Scene image comparisons

^^^^

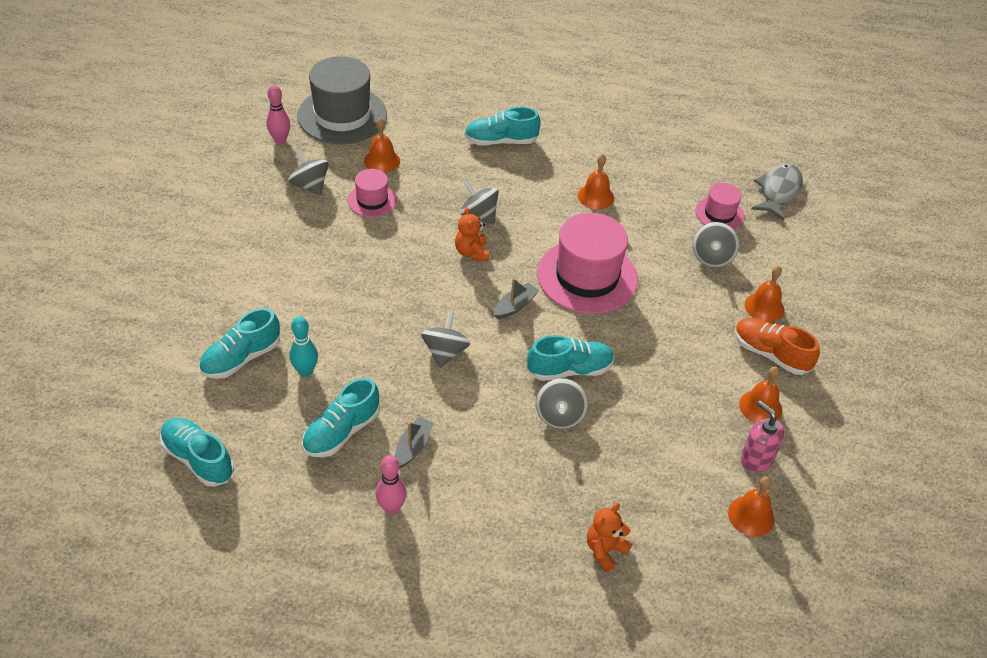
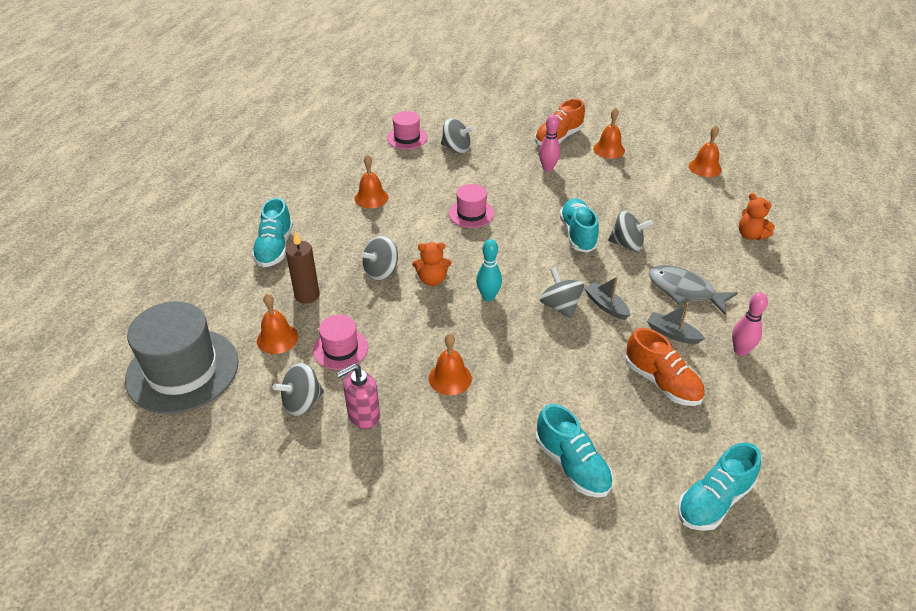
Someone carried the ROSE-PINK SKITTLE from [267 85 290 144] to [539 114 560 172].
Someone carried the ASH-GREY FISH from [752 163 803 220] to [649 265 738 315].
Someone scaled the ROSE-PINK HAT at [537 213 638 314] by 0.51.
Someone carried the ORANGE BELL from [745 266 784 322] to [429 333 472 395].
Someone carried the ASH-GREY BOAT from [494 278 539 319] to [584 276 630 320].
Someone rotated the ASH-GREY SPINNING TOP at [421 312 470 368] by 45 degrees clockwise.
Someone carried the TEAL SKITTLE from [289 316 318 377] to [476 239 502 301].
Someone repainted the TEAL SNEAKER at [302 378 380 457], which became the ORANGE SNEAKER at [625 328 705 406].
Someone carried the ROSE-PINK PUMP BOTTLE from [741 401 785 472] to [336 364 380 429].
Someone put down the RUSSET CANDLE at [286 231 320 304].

^^^^

- [Try it]
In the data above, retype exactly and only the lines between the one holding "Someone carried the ASH-GREY BOAT" and the one holding "Someone repainted the", inclusive.

- [Exercise response]
Someone carried the ASH-GREY BOAT from [494 278 539 319] to [584 276 630 320].
Someone rotated the ASH-GREY SPINNING TOP at [421 312 470 368] by 45 degrees clockwise.
Someone carried the TEAL SKITTLE from [289 316 318 377] to [476 239 502 301].
Someone repainted the TEAL SNEAKER at [302 378 380 457], which became the ORANGE SNEAKER at [625 328 705 406].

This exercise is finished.